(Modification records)

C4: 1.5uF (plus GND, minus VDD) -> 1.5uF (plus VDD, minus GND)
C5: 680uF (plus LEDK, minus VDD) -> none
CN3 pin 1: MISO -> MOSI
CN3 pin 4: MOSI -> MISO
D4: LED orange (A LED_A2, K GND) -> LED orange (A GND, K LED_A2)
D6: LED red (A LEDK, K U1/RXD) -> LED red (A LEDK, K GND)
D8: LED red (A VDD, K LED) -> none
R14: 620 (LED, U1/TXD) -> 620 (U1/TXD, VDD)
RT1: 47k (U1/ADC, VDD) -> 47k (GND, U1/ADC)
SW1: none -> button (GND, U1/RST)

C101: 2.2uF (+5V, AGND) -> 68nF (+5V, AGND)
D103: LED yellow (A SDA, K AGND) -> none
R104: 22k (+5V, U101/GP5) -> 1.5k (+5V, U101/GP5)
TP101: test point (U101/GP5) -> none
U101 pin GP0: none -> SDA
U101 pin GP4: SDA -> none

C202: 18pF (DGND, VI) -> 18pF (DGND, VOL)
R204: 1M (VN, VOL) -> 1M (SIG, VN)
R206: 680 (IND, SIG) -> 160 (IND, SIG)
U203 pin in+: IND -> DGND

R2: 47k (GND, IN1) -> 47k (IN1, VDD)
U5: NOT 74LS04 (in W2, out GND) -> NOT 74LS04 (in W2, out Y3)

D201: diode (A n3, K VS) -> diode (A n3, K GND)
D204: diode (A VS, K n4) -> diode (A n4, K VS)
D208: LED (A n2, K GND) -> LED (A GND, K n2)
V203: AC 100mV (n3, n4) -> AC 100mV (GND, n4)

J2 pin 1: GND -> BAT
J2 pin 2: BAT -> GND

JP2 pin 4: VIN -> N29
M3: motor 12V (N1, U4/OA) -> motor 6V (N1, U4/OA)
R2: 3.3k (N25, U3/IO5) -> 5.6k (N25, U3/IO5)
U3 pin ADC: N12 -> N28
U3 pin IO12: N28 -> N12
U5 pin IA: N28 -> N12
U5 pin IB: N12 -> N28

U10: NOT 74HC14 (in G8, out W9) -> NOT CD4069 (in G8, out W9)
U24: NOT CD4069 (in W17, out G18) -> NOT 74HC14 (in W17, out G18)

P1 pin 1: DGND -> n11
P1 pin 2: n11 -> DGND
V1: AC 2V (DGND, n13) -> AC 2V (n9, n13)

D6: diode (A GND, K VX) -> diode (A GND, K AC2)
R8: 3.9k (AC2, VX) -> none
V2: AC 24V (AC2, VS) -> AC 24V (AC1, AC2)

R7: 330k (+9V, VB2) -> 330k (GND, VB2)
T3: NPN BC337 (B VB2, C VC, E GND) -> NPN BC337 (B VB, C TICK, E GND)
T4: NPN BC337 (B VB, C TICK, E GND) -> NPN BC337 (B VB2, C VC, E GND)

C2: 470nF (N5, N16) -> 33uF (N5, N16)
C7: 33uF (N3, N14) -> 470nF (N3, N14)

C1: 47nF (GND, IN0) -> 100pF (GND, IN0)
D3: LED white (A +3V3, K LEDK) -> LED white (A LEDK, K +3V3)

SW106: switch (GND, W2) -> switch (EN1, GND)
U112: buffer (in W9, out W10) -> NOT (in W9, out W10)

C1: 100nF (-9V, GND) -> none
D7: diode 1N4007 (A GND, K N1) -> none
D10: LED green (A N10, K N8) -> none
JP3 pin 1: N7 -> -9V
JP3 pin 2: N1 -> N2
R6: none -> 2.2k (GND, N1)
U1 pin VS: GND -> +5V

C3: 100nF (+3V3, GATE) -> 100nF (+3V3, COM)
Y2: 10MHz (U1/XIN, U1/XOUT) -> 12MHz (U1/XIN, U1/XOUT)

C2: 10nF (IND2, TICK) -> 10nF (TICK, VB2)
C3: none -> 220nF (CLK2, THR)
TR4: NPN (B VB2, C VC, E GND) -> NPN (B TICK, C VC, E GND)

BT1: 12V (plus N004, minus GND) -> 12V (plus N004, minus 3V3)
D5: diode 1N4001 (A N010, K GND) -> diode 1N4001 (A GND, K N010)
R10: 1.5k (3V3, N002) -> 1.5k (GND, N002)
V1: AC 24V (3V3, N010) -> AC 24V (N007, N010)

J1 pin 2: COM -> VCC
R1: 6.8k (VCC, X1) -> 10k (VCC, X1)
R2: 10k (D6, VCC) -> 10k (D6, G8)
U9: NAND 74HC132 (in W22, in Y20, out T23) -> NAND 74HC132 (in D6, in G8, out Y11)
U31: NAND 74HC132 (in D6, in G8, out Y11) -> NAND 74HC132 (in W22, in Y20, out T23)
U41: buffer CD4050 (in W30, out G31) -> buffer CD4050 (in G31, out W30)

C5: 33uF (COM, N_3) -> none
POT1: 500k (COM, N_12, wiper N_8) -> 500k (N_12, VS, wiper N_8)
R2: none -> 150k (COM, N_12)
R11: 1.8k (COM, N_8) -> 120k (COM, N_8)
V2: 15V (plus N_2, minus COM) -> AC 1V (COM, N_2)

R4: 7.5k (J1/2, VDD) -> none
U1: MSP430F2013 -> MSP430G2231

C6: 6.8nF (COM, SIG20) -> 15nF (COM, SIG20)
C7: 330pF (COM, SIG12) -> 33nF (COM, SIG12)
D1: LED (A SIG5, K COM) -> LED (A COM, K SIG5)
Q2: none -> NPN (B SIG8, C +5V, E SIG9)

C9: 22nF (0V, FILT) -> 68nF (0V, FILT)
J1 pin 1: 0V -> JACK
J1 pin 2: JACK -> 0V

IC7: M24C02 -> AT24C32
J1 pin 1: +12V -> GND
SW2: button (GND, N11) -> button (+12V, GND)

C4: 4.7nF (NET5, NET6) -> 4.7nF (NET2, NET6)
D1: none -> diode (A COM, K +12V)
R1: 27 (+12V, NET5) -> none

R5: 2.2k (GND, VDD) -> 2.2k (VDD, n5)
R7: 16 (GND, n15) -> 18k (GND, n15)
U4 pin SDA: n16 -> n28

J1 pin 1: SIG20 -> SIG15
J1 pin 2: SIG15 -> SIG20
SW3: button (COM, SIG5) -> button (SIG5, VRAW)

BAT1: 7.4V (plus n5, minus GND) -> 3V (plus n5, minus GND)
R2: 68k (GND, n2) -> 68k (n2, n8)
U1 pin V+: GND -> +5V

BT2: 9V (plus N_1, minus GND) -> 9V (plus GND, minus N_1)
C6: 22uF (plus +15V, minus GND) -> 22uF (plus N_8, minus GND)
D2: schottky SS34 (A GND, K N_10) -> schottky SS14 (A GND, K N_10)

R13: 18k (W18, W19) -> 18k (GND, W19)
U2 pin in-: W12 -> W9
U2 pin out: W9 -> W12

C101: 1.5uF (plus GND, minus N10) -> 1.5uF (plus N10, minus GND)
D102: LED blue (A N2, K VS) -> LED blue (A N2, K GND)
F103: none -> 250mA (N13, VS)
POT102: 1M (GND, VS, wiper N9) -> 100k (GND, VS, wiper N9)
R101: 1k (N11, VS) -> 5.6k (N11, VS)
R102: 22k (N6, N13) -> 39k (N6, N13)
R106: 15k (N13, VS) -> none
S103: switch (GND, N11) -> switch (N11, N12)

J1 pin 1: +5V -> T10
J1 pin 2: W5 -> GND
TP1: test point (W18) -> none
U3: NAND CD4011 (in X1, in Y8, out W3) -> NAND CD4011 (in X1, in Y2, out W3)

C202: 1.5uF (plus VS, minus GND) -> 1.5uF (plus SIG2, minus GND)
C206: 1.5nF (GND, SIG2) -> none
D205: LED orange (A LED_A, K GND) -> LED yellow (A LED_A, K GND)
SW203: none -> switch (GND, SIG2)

EXERCISE: Only certain lines are wanted. Please return exactly those from the top of the data through the line with "R2: 47k (GND, IN1) -> 47k (IN1, VDD)".

WRITTEN SOLUTION:
C4: 1.5uF (plus GND, minus VDD) -> 1.5uF (plus VDD, minus GND)
C5: 680uF (plus LEDK, minus VDD) -> none
CN3 pin 1: MISO -> MOSI
CN3 pin 4: MOSI -> MISO
D4: LED orange (A LED_A2, K GND) -> LED orange (A GND, K LED_A2)
D6: LED red (A LEDK, K U1/RXD) -> LED red (A LEDK, K GND)
D8: LED red (A VDD, K LED) -> none
R14: 620 (LED, U1/TXD) -> 620 (U1/TXD, VDD)
RT1: 47k (U1/ADC, VDD) -> 47k (GND, U1/ADC)
SW1: none -> button (GND, U1/RST)

C101: 2.2uF (+5V, AGND) -> 68nF (+5V, AGND)
D103: LED yellow (A SDA, K AGND) -> none
R104: 22k (+5V, U101/GP5) -> 1.5k (+5V, U101/GP5)
TP101: test point (U101/GP5) -> none
U101 pin GP0: none -> SDA
U101 pin GP4: SDA -> none

C202: 18pF (DGND, VI) -> 18pF (DGND, VOL)
R204: 1M (VN, VOL) -> 1M (SIG, VN)
R206: 680 (IND, SIG) -> 160 (IND, SIG)
U203 pin in+: IND -> DGND

R2: 47k (GND, IN1) -> 47k (IN1, VDD)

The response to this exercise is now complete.